[Your task]: What needs transcribing is the line with "orange diamond: rotated 50 degrees clockwise" and every line after it to the end of the records, exactly and alone, with no pictures.

[Frame-by-frame shape edits]
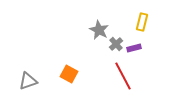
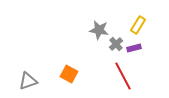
yellow rectangle: moved 4 px left, 3 px down; rotated 18 degrees clockwise
gray star: rotated 18 degrees counterclockwise
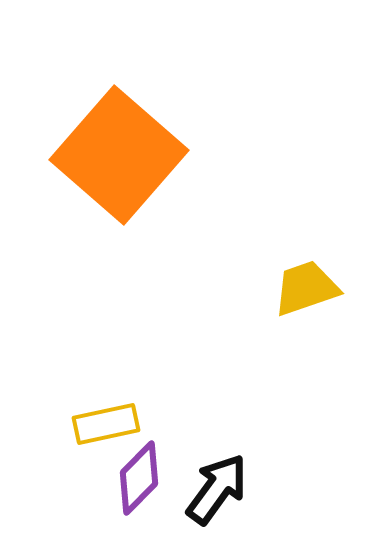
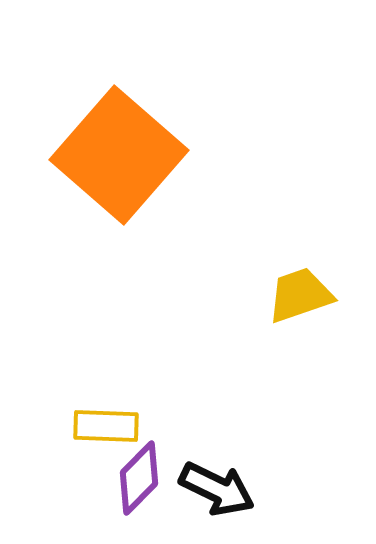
yellow trapezoid: moved 6 px left, 7 px down
yellow rectangle: moved 2 px down; rotated 14 degrees clockwise
black arrow: rotated 80 degrees clockwise
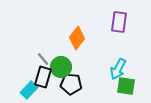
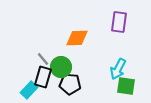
orange diamond: rotated 50 degrees clockwise
black pentagon: moved 1 px left
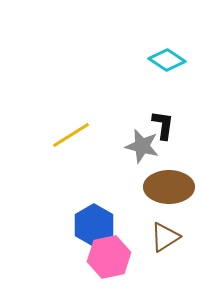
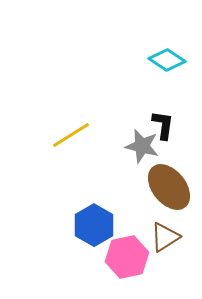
brown ellipse: rotated 51 degrees clockwise
pink hexagon: moved 18 px right
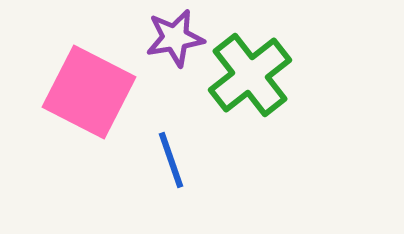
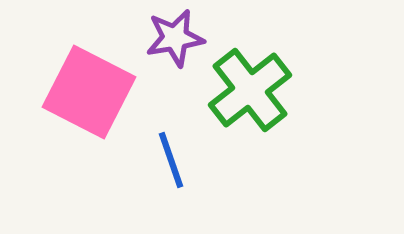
green cross: moved 15 px down
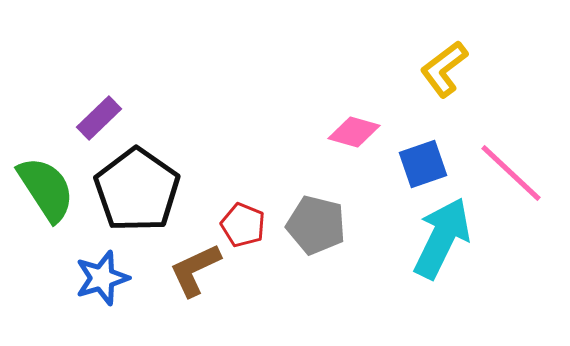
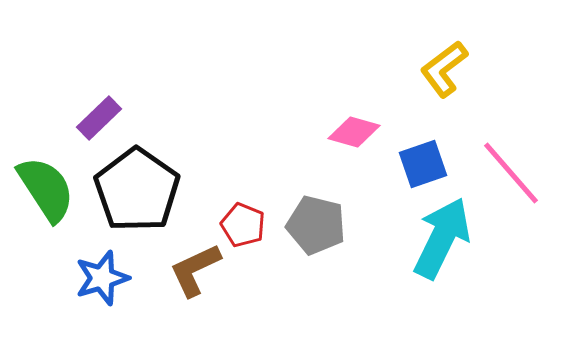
pink line: rotated 6 degrees clockwise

[Answer section]:
orange diamond: rotated 50 degrees clockwise
black pentagon: moved 1 px left
brown ellipse: rotated 51 degrees clockwise
pink hexagon: moved 18 px right
green cross: moved 15 px down
pink line: rotated 6 degrees clockwise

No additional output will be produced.